*INFORMATION GIVEN:*
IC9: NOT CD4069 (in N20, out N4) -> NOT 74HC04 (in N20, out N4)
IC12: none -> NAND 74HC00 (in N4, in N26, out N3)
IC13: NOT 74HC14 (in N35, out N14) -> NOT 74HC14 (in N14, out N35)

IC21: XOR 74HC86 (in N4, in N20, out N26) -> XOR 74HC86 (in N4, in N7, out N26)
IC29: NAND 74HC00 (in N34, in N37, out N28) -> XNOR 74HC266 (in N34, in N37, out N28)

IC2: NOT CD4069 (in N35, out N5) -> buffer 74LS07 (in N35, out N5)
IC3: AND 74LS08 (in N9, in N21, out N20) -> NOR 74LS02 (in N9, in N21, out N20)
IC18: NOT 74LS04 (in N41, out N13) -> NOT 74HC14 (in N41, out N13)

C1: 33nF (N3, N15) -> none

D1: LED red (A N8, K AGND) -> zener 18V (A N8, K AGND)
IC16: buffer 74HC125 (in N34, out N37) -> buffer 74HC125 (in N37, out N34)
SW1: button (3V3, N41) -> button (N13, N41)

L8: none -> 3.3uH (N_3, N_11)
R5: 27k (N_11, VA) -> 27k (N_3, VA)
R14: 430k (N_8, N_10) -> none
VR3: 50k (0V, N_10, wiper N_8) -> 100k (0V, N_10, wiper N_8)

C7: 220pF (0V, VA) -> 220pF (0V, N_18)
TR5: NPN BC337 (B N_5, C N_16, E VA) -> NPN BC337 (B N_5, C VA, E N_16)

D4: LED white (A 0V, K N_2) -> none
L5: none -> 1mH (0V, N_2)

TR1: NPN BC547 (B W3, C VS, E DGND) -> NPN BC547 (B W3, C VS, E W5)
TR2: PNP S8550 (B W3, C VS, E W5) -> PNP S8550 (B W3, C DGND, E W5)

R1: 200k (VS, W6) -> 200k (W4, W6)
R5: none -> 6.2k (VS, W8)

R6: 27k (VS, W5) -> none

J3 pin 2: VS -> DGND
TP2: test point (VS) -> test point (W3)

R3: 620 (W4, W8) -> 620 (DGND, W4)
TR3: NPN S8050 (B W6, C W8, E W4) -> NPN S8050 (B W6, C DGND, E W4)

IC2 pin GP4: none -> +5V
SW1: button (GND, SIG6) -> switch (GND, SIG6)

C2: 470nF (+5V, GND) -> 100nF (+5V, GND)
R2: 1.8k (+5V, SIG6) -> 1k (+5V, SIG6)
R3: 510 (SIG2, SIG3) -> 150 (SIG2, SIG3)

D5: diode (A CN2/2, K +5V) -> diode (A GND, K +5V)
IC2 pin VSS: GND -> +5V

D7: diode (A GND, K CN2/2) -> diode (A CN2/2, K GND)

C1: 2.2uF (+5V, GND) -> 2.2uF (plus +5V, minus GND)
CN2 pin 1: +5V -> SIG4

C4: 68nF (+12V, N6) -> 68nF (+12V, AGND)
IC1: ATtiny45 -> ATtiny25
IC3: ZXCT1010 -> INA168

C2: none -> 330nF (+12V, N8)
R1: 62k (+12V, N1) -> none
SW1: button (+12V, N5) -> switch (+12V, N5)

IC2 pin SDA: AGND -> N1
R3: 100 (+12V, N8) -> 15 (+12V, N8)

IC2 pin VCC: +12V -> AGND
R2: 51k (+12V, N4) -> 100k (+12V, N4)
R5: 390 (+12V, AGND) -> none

*EXERCISE BRIEF:* Gather all lines with the string "switch" from the data.

*SOLUTION TO THIS TASK:*
SW1: button (GND, SIG6) -> switch (GND, SIG6)
SW1: button (+12V, N5) -> switch (+12V, N5)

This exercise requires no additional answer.